DATA LISTING below:
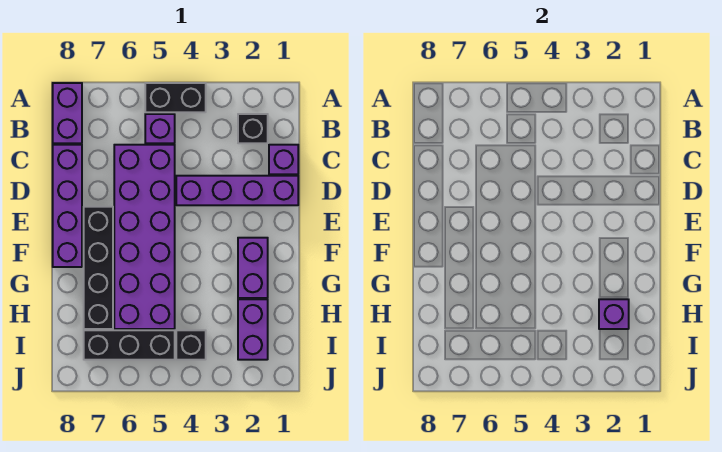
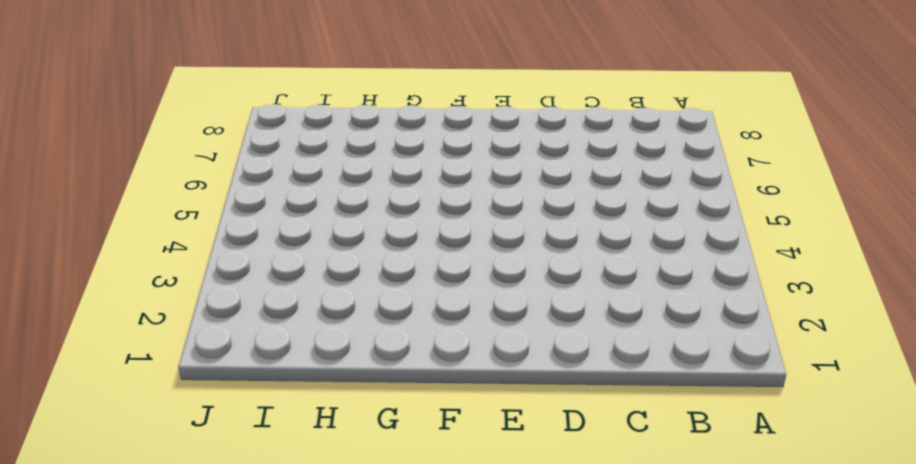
none -> black brick A4:A5 level 1
none -> purple brick A8:B8 level 1
none -> black brick B2 level 1

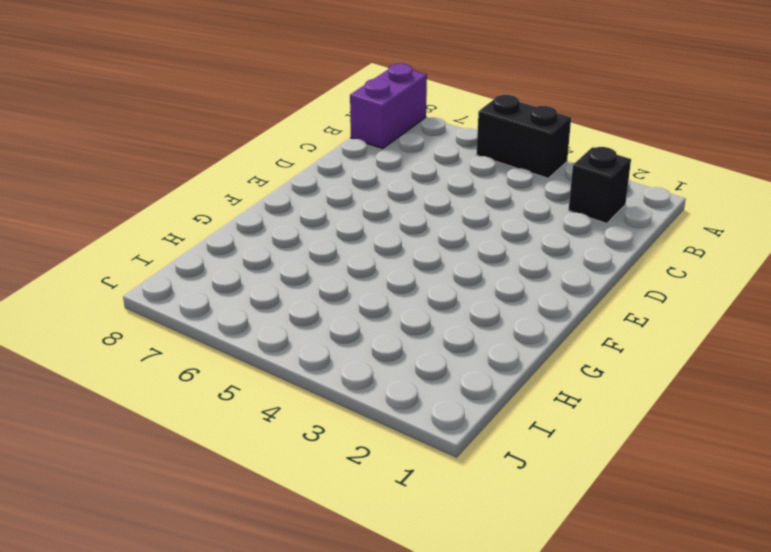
none -> purple brick B5 level 1
none -> purple brick C1 level 1
none -> purple brick C5:H6 level 1

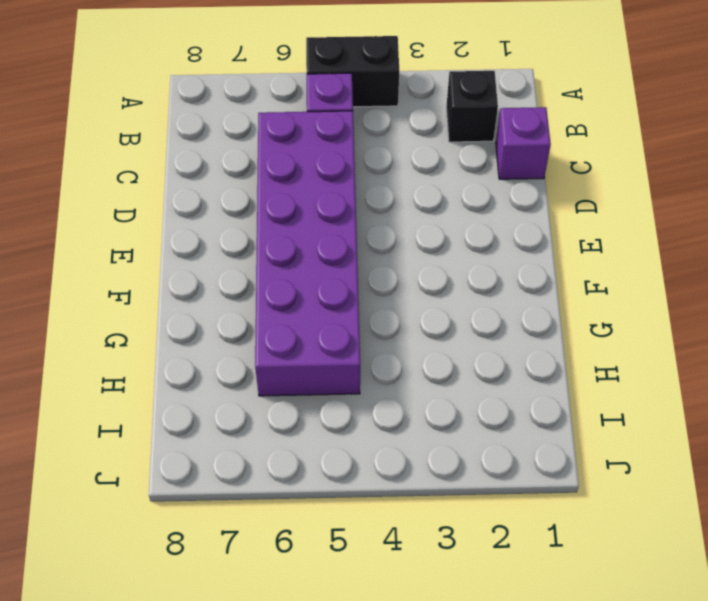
none -> purple brick A8:B8 level 1
none -> purple brick C8:F8 level 1
none -> purple brick D1:D4 level 1

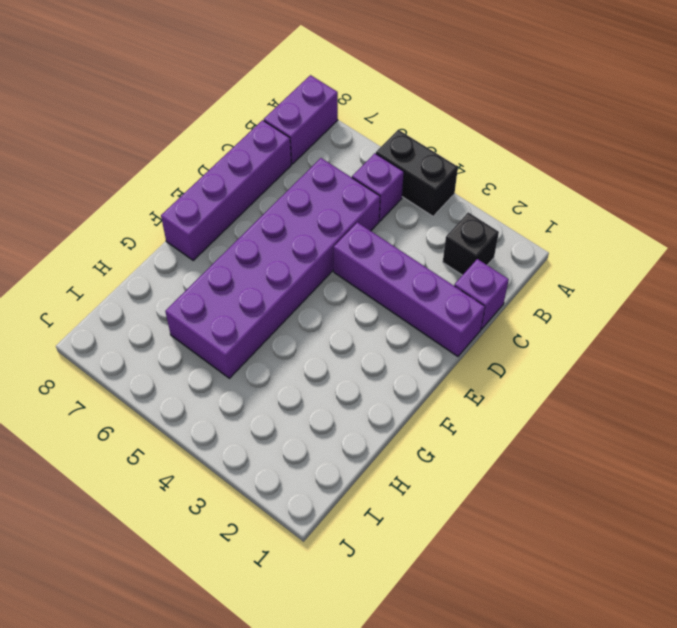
none -> black brick E7:H7 level 1
none -> purple brick F2:G2 level 1
none -> purple brick H2:I2 level 1

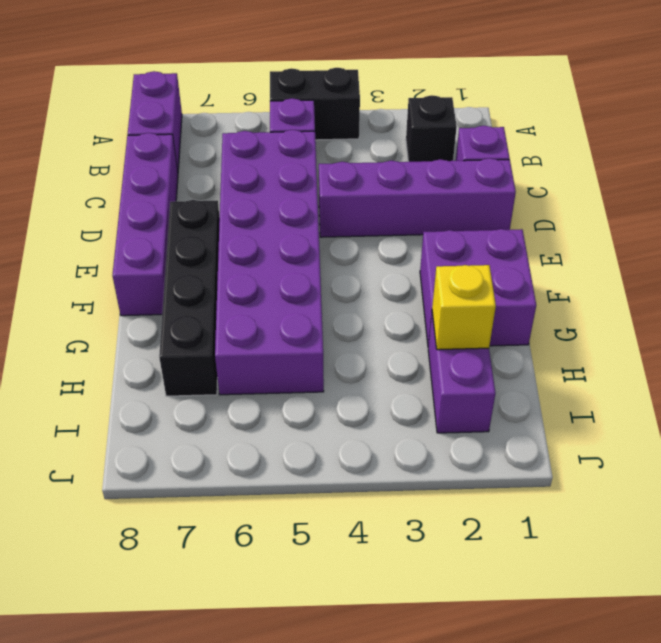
purple brick F1:G2 level 1 -> purple brick F2:G2 level 1
yellow brick H2 level 2 -> purple brick H2 level 2
none -> black brick I4 level 1
none -> black brick I5:I7 level 1

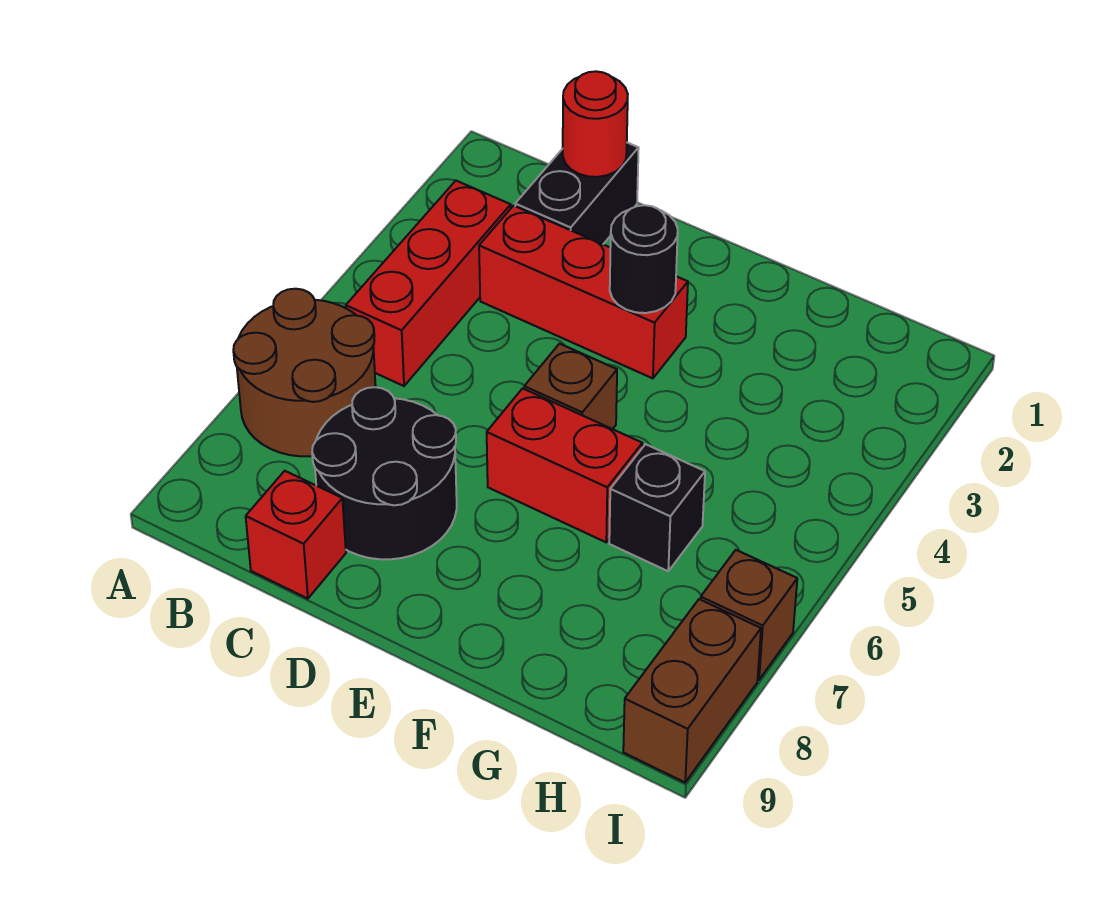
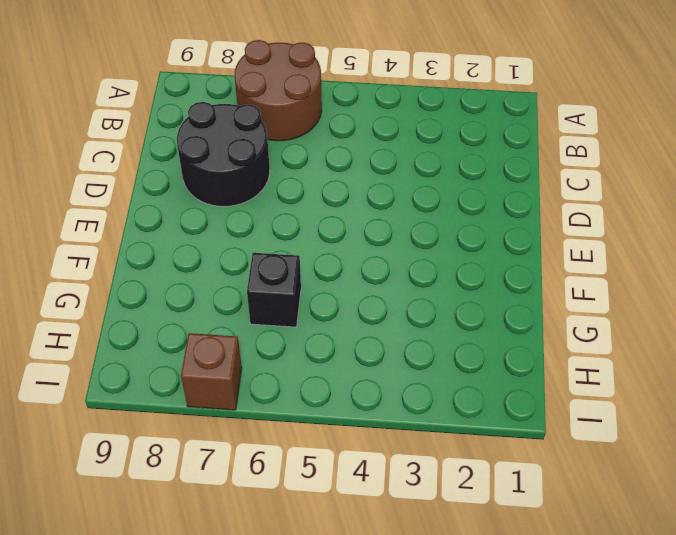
none -> red brick B3:B5 level 1
none -> black brick C1:C2 level 1
none -> red brick C3:E3 level 1

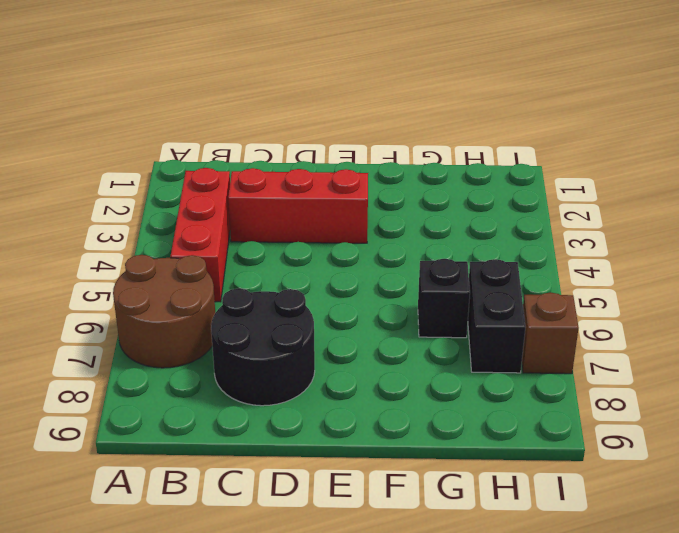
black brick H6:H7 level 1 -> black brick C1:C2 level 1
none -> red brick C9 level 1
none -> brown brick E5 level 1
none -> red brick E6:F6 level 1

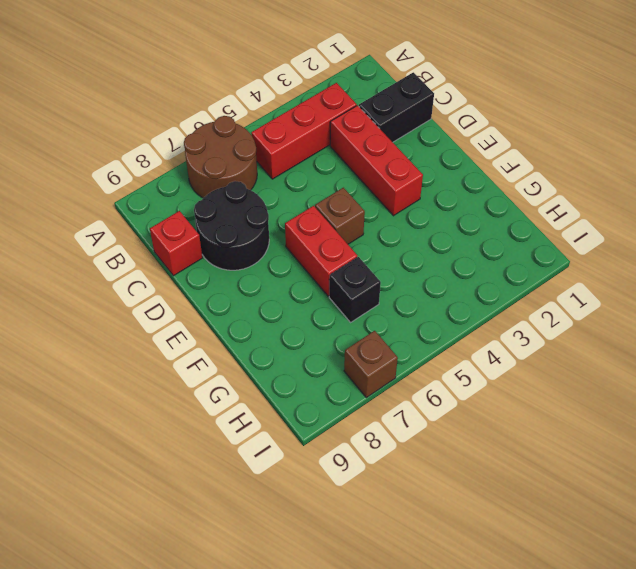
none -> brown brick I8:I9 level 1
none -> red round brick C1 level 2
none -> black round brick E3 level 2

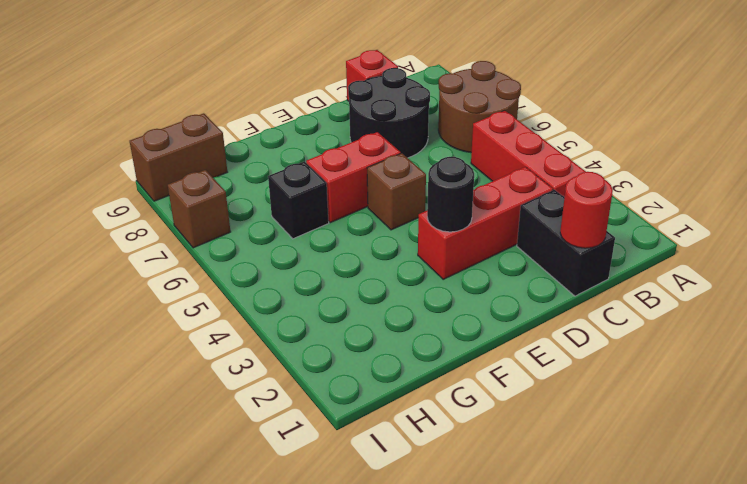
brown brick H9:I9 level 1 -> brown brick I8:I9 level 1

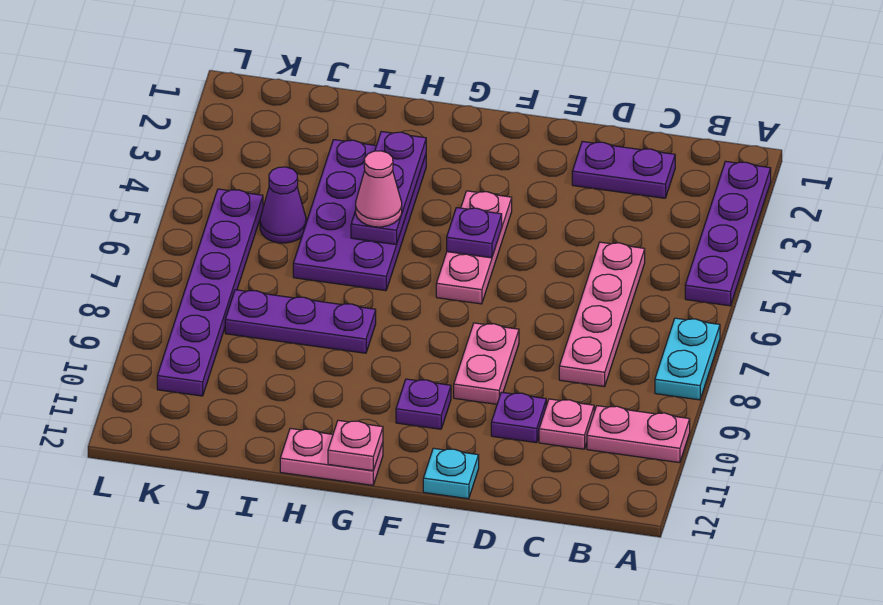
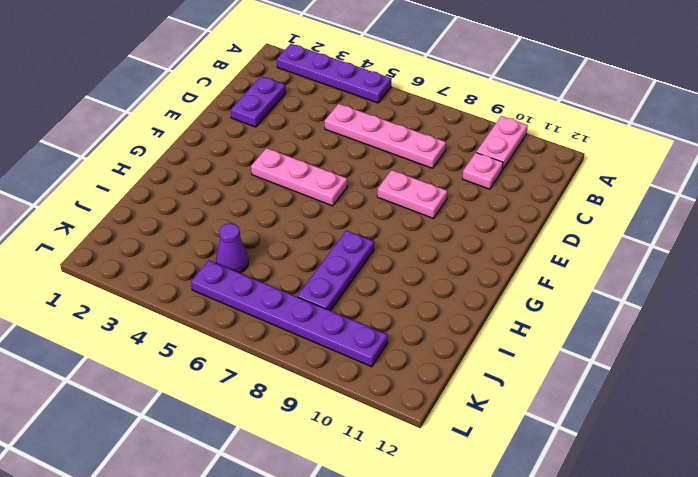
none -> cyan plate A7:A8 level 1
none -> purple plate D10 level 1
none -> cyan plate E12 level 1

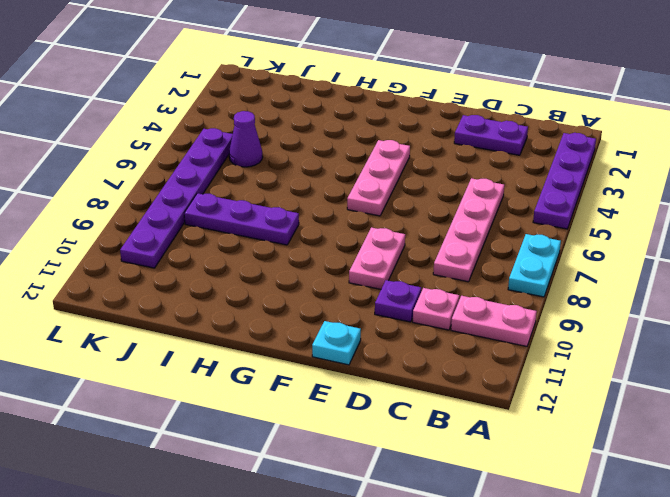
none -> purple plate F10 level 1
none -> pink plate G12:H12 level 1
none -> purple plate H3:I6 level 1

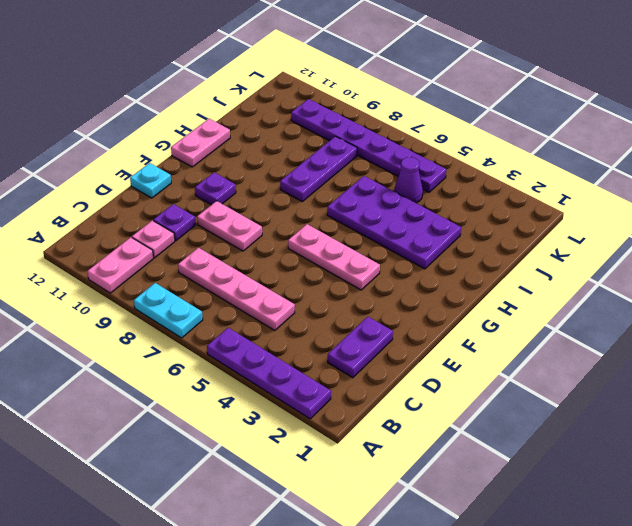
none -> purple plate F5 level 2
none -> pink plate G12 level 2
none -> purple plate H3:H5 level 2

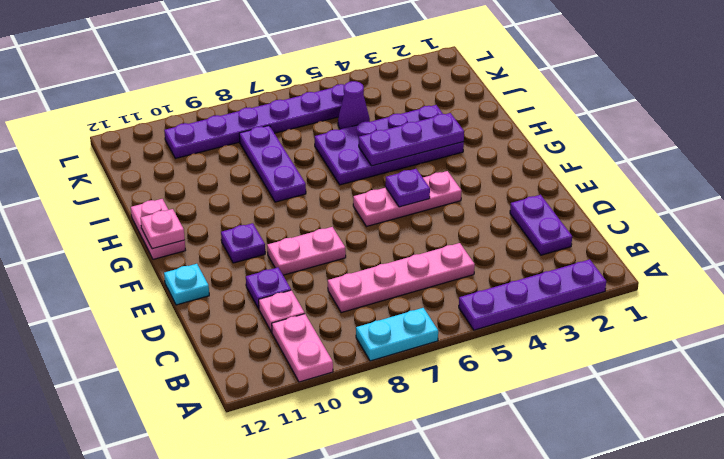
none -> pink cone H5 level 3

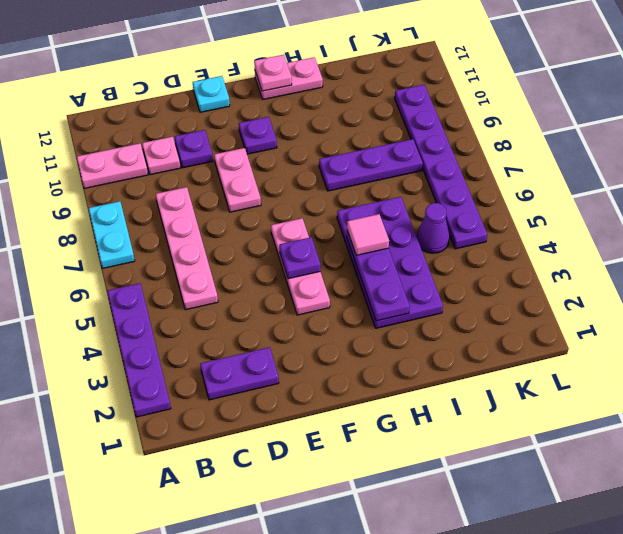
pink tile H5 level 3 -> pink cone H5 level 3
End of DATA LISTING.
PROBLEM REQUIREMENTS:
Word for word and without any pictures, return all of the lines above.

ANSWER SECTION:
none -> black brick A4:A5 level 1
none -> purple brick A8:B8 level 1
none -> black brick B2 level 1

none -> purple brick B5 level 1
none -> purple brick C1 level 1
none -> purple brick C5:H6 level 1

none -> purple brick A8:B8 level 1
none -> purple brick C8:F8 level 1
none -> purple brick D1:D4 level 1

none -> black brick E7:H7 level 1
none -> purple brick F2:G2 level 1
none -> purple brick H2:I2 level 1

purple brick F1:G2 level 1 -> purple brick F2:G2 level 1
yellow brick H2 level 2 -> purple brick H2 level 2
none -> black brick I4 level 1
none -> black brick I5:I7 level 1

none -> red brick B3:B5 level 1
none -> black brick C1:C2 level 1
none -> red brick C3:E3 level 1

black brick H6:H7 level 1 -> black brick C1:C2 level 1
none -> red brick C9 level 1
none -> brown brick E5 level 1
none -> red brick E6:F6 level 1

none -> brown brick I8:I9 level 1
none -> red round brick C1 level 2
none -> black round brick E3 level 2

brown brick H9:I9 level 1 -> brown brick I8:I9 level 1

none -> cyan plate A7:A8 level 1
none -> purple plate D10 level 1
none -> cyan plate E12 level 1

none -> purple plate F10 level 1
none -> pink plate G12:H12 level 1
none -> purple plate H3:I6 level 1

none -> purple plate F5 level 2
none -> pink plate G12 level 2
none -> purple plate H3:H5 level 2

none -> pink cone H5 level 3

pink tile H5 level 3 -> pink cone H5 level 3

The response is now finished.